◆ **AIM OF THE TASK**
In the listing below, find each line containing "brown" and report it.
___ RECORDS FOR THE EXERCISE
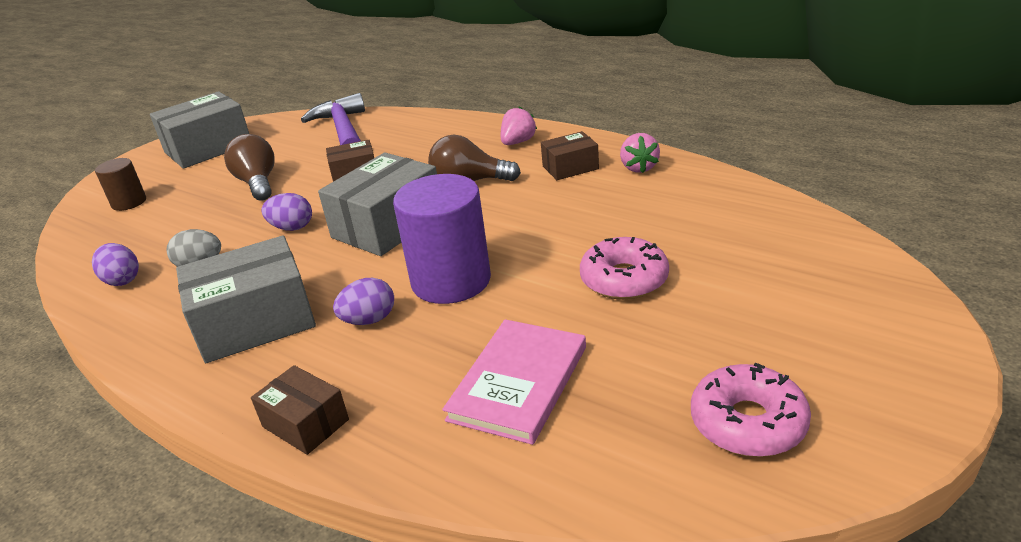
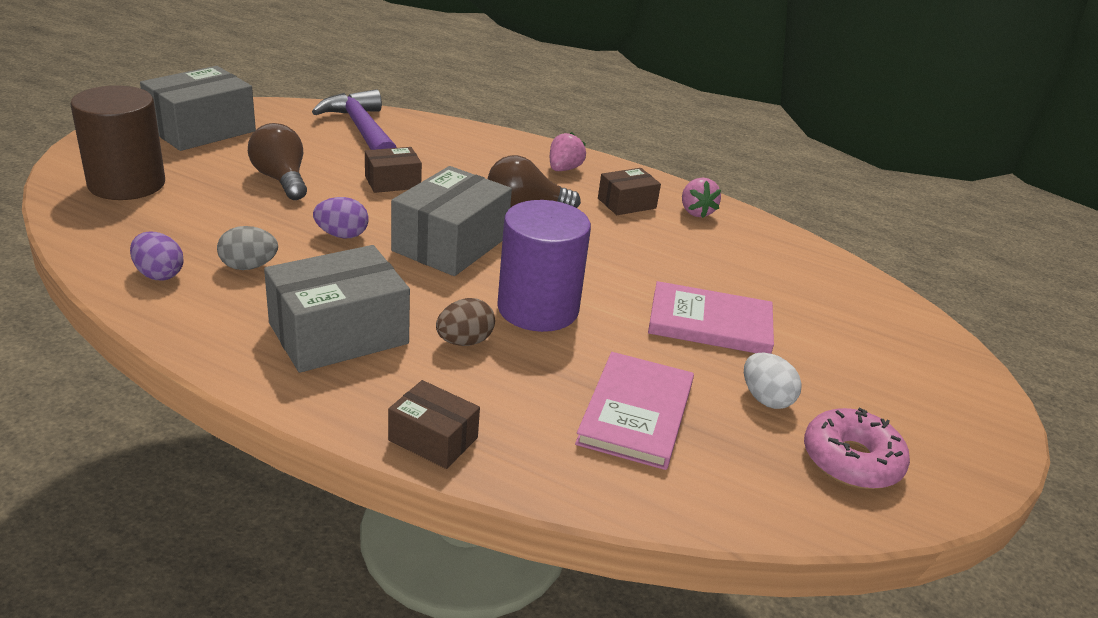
camera: 15 degrees left, 0 degrees up
brown cylinder [95,158,146,211] -> brown cylinder [70,85,165,200], size x1.86
purple egg [333,278,394,325] -> brown egg [436,298,495,346]
pink donut [580,237,669,300] -> pink book [648,281,774,354]
none -> white egg [744,353,802,409]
______
◆ **RESPONSE TO THE EXERCISE**
brown cylinder [95,158,146,211] -> brown cylinder [70,85,165,200], size x1.86
purple egg [333,278,394,325] -> brown egg [436,298,495,346]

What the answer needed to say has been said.